-- Start of GIVEN RECORDS --
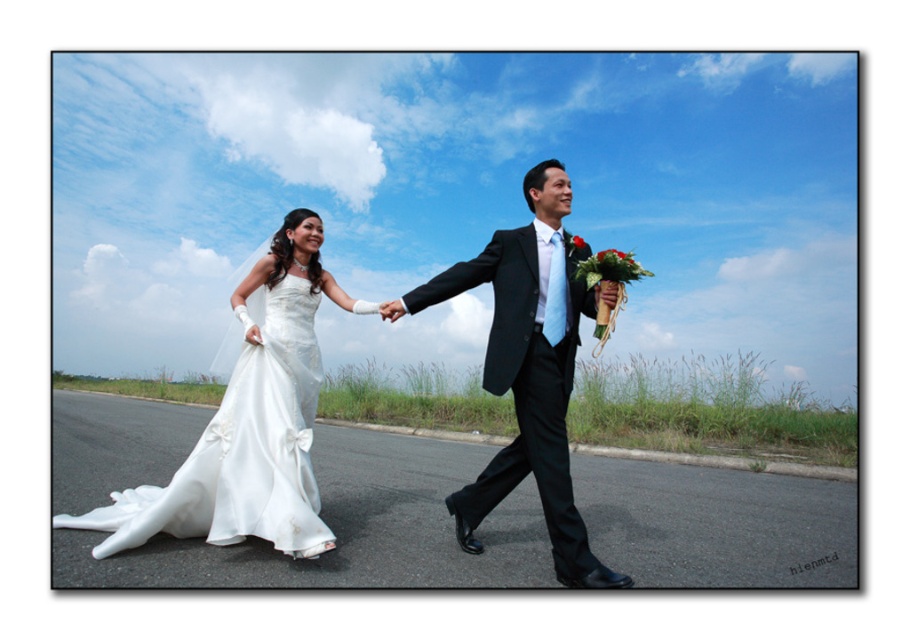
Question: Which point is farther from the camera taking this photo?

Choices:
 (A) (238, 422)
 (B) (553, 161)
 (C) (258, 500)

Answer: (A)

Question: Is white satin dress at left to the left of matte black suit at center from the viewer's perspective?

Choices:
 (A) no
 (B) yes

Answer: (B)

Question: Which object appears farthest from the camera in this image?

Choices:
 (A) matte black suit at center
 (B) satin white gown at left

Answer: (B)

Question: Does satin white gown at left appear on the left side of matte black suit at center?

Choices:
 (A) yes
 (B) no

Answer: (A)

Question: Which point appears closest to the camera in this image?

Choices:
 (A) (278, 513)
 (B) (205, 474)

Answer: (A)

Question: Observing the image, what is the correct spatial positioning of white satin dress at left in reference to matte black suit at center?

Choices:
 (A) below
 (B) above

Answer: (A)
-- End of GIVEN RECORDS --
§ REQUIREMENTS: Copy out the lines of the listing starting with the line that contains "Question: Does satin" and continuing through the end of the listing, including both the first and last lines.

§ RESULT BELOW:
Question: Does satin white gown at left appear on the left side of matte black suit at center?

Choices:
 (A) yes
 (B) no

Answer: (A)

Question: Which point appears closest to the camera in this image?

Choices:
 (A) (278, 513)
 (B) (205, 474)

Answer: (A)

Question: Observing the image, what is the correct spatial positioning of white satin dress at left in reference to matte black suit at center?

Choices:
 (A) below
 (B) above

Answer: (A)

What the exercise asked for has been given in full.